*Task to carry out*. Reproduce the records exactly, but not the pictures.

*Entries supplied*.
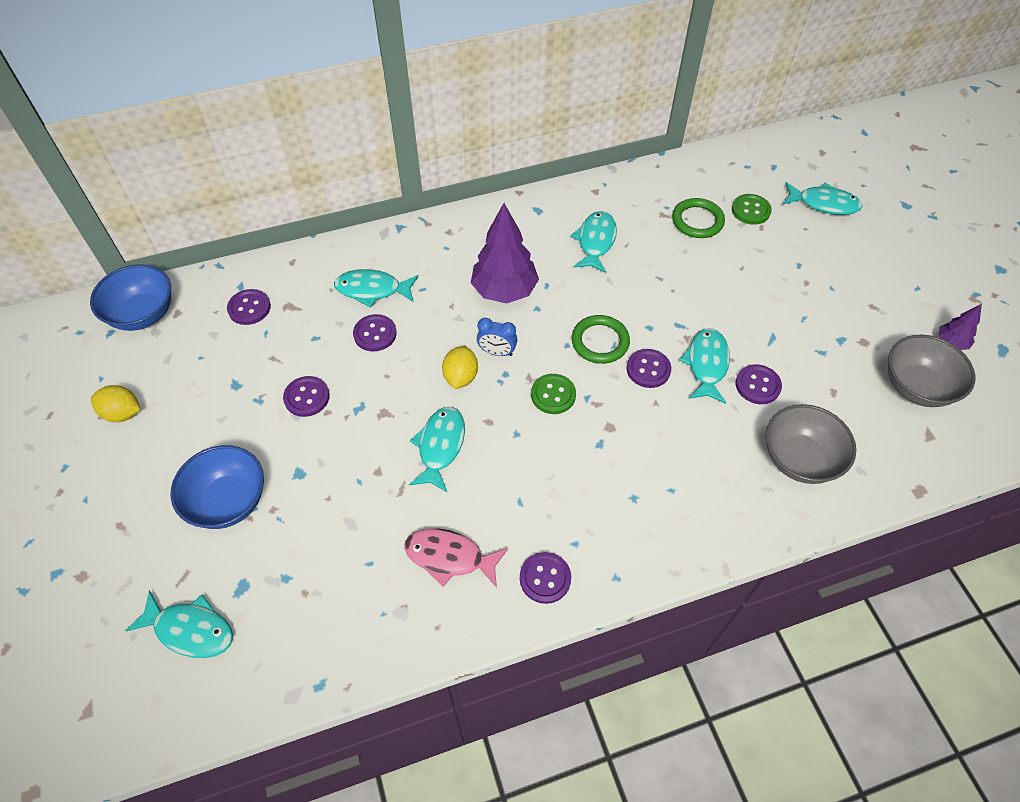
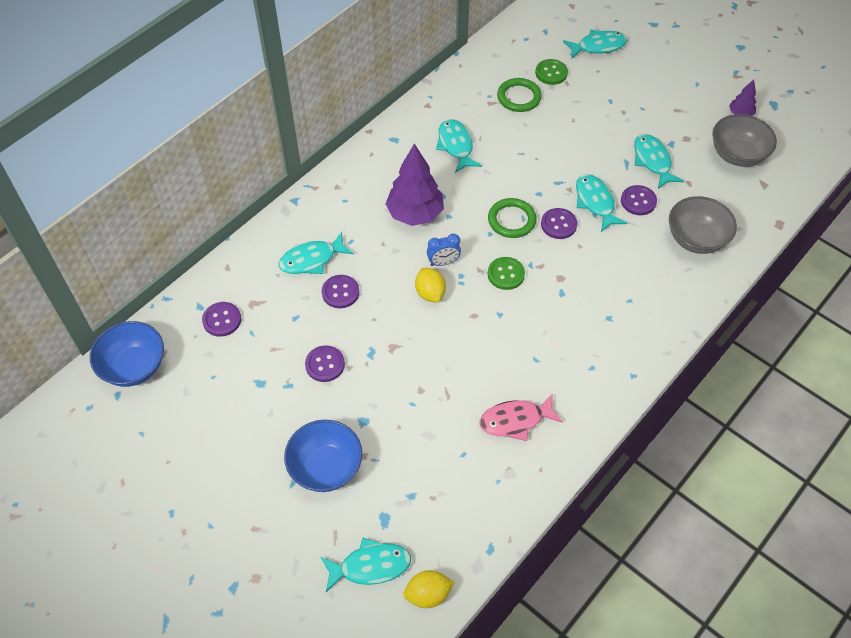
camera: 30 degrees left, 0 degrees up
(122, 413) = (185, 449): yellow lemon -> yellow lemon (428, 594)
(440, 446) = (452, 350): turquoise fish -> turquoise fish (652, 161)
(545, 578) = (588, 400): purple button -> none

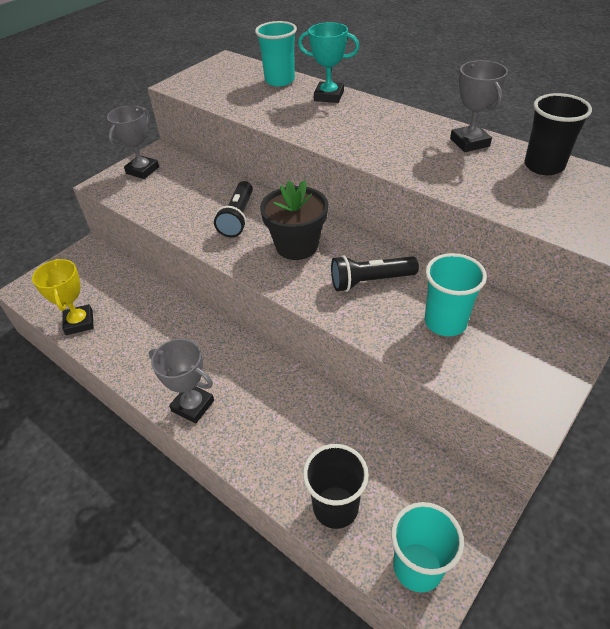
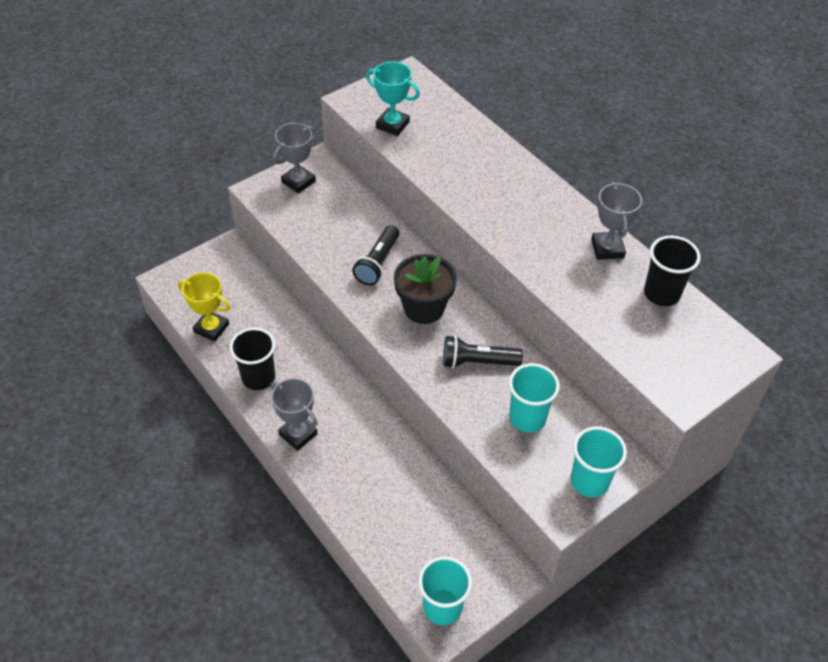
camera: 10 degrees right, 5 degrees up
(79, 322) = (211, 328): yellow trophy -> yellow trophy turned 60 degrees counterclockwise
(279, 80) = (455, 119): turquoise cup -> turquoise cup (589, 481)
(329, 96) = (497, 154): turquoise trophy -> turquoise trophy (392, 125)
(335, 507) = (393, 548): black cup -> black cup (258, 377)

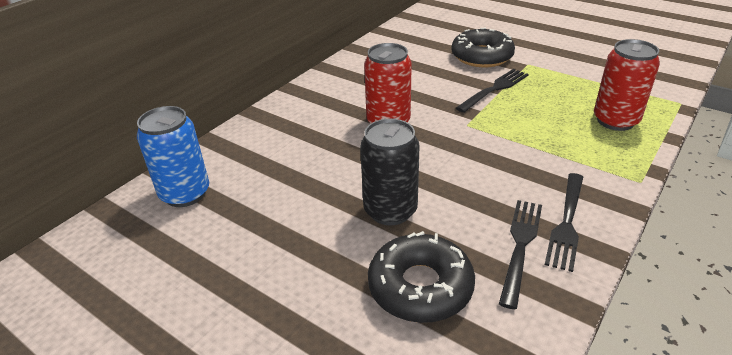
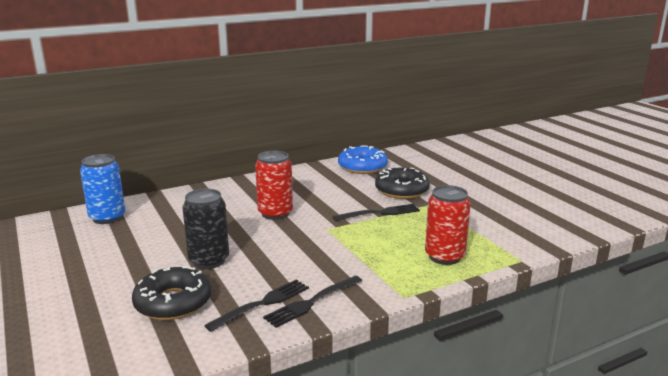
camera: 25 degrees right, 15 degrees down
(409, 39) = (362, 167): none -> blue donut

*Response to this task*.
camera: 30 degrees left, 0 degrees up
(122, 413) = (185, 449): yellow lemon -> yellow lemon (428, 594)
(440, 446) = (452, 350): turquoise fish -> turquoise fish (652, 161)
(545, 578) = (588, 400): purple button -> none

camera: 10 degrees right, 5 degrees up
(79, 322) = (211, 328): yellow trophy -> yellow trophy turned 60 degrees counterclockwise
(279, 80) = (455, 119): turquoise cup -> turquoise cup (589, 481)
(329, 96) = (497, 154): turquoise trophy -> turquoise trophy (392, 125)
(335, 507) = (393, 548): black cup -> black cup (258, 377)

camera: 25 degrees right, 15 degrees down
(409, 39) = (362, 167): none -> blue donut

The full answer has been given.